▶ [WHAT THIS TASK INVOLVES] From the first line to the last, give the data again exactly.

▶ [ENTRIES SUPPLIED]

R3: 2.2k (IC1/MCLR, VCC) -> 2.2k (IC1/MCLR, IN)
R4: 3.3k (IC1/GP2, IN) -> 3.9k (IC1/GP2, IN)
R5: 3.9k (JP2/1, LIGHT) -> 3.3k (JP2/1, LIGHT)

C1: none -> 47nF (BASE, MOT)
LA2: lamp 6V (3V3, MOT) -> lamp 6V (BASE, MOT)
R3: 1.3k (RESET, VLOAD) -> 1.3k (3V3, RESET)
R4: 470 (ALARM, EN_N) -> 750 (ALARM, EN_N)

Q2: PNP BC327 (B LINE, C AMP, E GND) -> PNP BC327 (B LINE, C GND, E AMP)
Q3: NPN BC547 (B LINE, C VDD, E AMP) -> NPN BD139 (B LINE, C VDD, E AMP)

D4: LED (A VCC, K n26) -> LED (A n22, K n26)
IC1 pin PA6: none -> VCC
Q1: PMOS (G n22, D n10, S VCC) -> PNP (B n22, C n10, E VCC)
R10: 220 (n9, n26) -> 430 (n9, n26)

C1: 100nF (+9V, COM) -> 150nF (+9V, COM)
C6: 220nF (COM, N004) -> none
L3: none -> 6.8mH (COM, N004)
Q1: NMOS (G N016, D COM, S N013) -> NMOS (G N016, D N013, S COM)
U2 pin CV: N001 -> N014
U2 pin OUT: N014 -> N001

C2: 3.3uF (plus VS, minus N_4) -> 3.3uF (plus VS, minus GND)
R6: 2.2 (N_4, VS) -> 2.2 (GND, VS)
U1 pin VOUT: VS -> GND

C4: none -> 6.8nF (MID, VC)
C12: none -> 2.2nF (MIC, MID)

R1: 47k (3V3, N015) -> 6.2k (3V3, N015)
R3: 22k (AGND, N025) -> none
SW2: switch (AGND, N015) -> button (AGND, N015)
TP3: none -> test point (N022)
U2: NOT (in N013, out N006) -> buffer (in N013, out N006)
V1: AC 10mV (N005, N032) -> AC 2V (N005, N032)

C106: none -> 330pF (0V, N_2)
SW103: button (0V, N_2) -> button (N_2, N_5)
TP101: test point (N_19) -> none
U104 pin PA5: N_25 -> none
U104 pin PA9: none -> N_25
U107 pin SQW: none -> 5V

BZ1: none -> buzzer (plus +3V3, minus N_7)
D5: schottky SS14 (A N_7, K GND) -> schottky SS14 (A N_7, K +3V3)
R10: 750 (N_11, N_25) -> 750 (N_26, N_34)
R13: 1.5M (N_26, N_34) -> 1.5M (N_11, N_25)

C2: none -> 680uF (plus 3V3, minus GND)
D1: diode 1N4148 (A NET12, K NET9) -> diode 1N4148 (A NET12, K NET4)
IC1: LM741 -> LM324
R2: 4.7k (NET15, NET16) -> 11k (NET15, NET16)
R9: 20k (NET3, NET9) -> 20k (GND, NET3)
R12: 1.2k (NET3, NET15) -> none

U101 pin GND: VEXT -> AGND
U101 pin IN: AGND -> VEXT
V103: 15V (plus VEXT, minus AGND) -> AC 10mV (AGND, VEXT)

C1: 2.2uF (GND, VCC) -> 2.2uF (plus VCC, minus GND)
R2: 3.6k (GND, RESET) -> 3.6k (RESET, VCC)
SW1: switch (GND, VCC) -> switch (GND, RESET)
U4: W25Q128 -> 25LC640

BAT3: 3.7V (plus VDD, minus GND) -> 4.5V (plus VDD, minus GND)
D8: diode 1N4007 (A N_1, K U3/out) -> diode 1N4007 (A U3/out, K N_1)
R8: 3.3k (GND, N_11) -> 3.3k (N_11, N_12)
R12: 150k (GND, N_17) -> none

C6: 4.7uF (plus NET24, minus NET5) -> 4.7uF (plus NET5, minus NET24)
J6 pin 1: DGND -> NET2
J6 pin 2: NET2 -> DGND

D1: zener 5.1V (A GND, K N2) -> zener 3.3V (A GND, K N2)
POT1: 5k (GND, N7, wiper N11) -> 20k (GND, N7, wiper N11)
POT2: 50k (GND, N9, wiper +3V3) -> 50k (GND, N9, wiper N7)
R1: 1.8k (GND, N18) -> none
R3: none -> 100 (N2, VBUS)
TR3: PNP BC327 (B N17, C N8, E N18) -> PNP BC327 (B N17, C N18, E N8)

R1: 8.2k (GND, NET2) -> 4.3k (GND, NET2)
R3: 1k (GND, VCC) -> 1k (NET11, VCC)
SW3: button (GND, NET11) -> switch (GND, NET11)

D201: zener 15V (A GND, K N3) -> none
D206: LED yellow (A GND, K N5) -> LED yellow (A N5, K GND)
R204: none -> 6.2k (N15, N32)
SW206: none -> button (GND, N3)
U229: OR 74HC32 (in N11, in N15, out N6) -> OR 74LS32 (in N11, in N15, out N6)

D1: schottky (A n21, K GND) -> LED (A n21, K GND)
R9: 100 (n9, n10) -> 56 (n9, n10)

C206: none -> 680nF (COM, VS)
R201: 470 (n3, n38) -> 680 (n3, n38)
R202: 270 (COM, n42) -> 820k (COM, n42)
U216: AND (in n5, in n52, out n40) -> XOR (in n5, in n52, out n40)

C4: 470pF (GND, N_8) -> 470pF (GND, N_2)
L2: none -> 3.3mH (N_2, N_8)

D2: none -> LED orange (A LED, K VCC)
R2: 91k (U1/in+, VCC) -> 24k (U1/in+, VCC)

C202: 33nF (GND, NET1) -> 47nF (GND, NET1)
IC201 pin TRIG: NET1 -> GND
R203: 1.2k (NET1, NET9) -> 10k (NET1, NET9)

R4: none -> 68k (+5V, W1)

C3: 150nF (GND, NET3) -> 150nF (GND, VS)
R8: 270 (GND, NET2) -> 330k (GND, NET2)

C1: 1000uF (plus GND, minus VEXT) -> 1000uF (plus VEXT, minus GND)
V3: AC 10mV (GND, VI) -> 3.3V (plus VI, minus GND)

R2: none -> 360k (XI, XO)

▶ [SOLUTION FOR THIS TASK]
R3: 2.2k (IC1/MCLR, VCC) -> 2.2k (IC1/MCLR, IN)
R4: 3.3k (IC1/GP2, IN) -> 3.9k (IC1/GP2, IN)
R5: 3.9k (JP2/1, LIGHT) -> 3.3k (JP2/1, LIGHT)

C1: none -> 47nF (BASE, MOT)
LA2: lamp 6V (3V3, MOT) -> lamp 6V (BASE, MOT)
R3: 1.3k (RESET, VLOAD) -> 1.3k (3V3, RESET)
R4: 470 (ALARM, EN_N) -> 750 (ALARM, EN_N)

Q2: PNP BC327 (B LINE, C AMP, E GND) -> PNP BC327 (B LINE, C GND, E AMP)
Q3: NPN BC547 (B LINE, C VDD, E AMP) -> NPN BD139 (B LINE, C VDD, E AMP)

D4: LED (A VCC, K n26) -> LED (A n22, K n26)
IC1 pin PA6: none -> VCC
Q1: PMOS (G n22, D n10, S VCC) -> PNP (B n22, C n10, E VCC)
R10: 220 (n9, n26) -> 430 (n9, n26)

C1: 100nF (+9V, COM) -> 150nF (+9V, COM)
C6: 220nF (COM, N004) -> none
L3: none -> 6.8mH (COM, N004)
Q1: NMOS (G N016, D COM, S N013) -> NMOS (G N016, D N013, S COM)
U2 pin CV: N001 -> N014
U2 pin OUT: N014 -> N001

C2: 3.3uF (plus VS, minus N_4) -> 3.3uF (plus VS, minus GND)
R6: 2.2 (N_4, VS) -> 2.2 (GND, VS)
U1 pin VOUT: VS -> GND

C4: none -> 6.8nF (MID, VC)
C12: none -> 2.2nF (MIC, MID)

R1: 47k (3V3, N015) -> 6.2k (3V3, N015)
R3: 22k (AGND, N025) -> none
SW2: switch (AGND, N015) -> button (AGND, N015)
TP3: none -> test point (N022)
U2: NOT (in N013, out N006) -> buffer (in N013, out N006)
V1: AC 10mV (N005, N032) -> AC 2V (N005, N032)

C106: none -> 330pF (0V, N_2)
SW103: button (0V, N_2) -> button (N_2, N_5)
TP101: test point (N_19) -> none
U104 pin PA5: N_25 -> none
U104 pin PA9: none -> N_25
U107 pin SQW: none -> 5V

BZ1: none -> buzzer (plus +3V3, minus N_7)
D5: schottky SS14 (A N_7, K GND) -> schottky SS14 (A N_7, K +3V3)
R10: 750 (N_11, N_25) -> 750 (N_26, N_34)
R13: 1.5M (N_26, N_34) -> 1.5M (N_11, N_25)

C2: none -> 680uF (plus 3V3, minus GND)
D1: diode 1N4148 (A NET12, K NET9) -> diode 1N4148 (A NET12, K NET4)
IC1: LM741 -> LM324
R2: 4.7k (NET15, NET16) -> 11k (NET15, NET16)
R9: 20k (NET3, NET9) -> 20k (GND, NET3)
R12: 1.2k (NET3, NET15) -> none

U101 pin GND: VEXT -> AGND
U101 pin IN: AGND -> VEXT
V103: 15V (plus VEXT, minus AGND) -> AC 10mV (AGND, VEXT)

C1: 2.2uF (GND, VCC) -> 2.2uF (plus VCC, minus GND)
R2: 3.6k (GND, RESET) -> 3.6k (RESET, VCC)
SW1: switch (GND, VCC) -> switch (GND, RESET)
U4: W25Q128 -> 25LC640

BAT3: 3.7V (plus VDD, minus GND) -> 4.5V (plus VDD, minus GND)
D8: diode 1N4007 (A N_1, K U3/out) -> diode 1N4007 (A U3/out, K N_1)
R8: 3.3k (GND, N_11) -> 3.3k (N_11, N_12)
R12: 150k (GND, N_17) -> none

C6: 4.7uF (plus NET24, minus NET5) -> 4.7uF (plus NET5, minus NET24)
J6 pin 1: DGND -> NET2
J6 pin 2: NET2 -> DGND

D1: zener 5.1V (A GND, K N2) -> zener 3.3V (A GND, K N2)
POT1: 5k (GND, N7, wiper N11) -> 20k (GND, N7, wiper N11)
POT2: 50k (GND, N9, wiper +3V3) -> 50k (GND, N9, wiper N7)
R1: 1.8k (GND, N18) -> none
R3: none -> 100 (N2, VBUS)
TR3: PNP BC327 (B N17, C N8, E N18) -> PNP BC327 (B N17, C N18, E N8)

R1: 8.2k (GND, NET2) -> 4.3k (GND, NET2)
R3: 1k (GND, VCC) -> 1k (NET11, VCC)
SW3: button (GND, NET11) -> switch (GND, NET11)

D201: zener 15V (A GND, K N3) -> none
D206: LED yellow (A GND, K N5) -> LED yellow (A N5, K GND)
R204: none -> 6.2k (N15, N32)
SW206: none -> button (GND, N3)
U229: OR 74HC32 (in N11, in N15, out N6) -> OR 74LS32 (in N11, in N15, out N6)

D1: schottky (A n21, K GND) -> LED (A n21, K GND)
R9: 100 (n9, n10) -> 56 (n9, n10)

C206: none -> 680nF (COM, VS)
R201: 470 (n3, n38) -> 680 (n3, n38)
R202: 270 (COM, n42) -> 820k (COM, n42)
U216: AND (in n5, in n52, out n40) -> XOR (in n5, in n52, out n40)

C4: 470pF (GND, N_8) -> 470pF (GND, N_2)
L2: none -> 3.3mH (N_2, N_8)

D2: none -> LED orange (A LED, K VCC)
R2: 91k (U1/in+, VCC) -> 24k (U1/in+, VCC)

C202: 33nF (GND, NET1) -> 47nF (GND, NET1)
IC201 pin TRIG: NET1 -> GND
R203: 1.2k (NET1, NET9) -> 10k (NET1, NET9)

R4: none -> 68k (+5V, W1)

C3: 150nF (GND, NET3) -> 150nF (GND, VS)
R8: 270 (GND, NET2) -> 330k (GND, NET2)

C1: 1000uF (plus GND, minus VEXT) -> 1000uF (plus VEXT, minus GND)
V3: AC 10mV (GND, VI) -> 3.3V (plus VI, minus GND)

R2: none -> 360k (XI, XO)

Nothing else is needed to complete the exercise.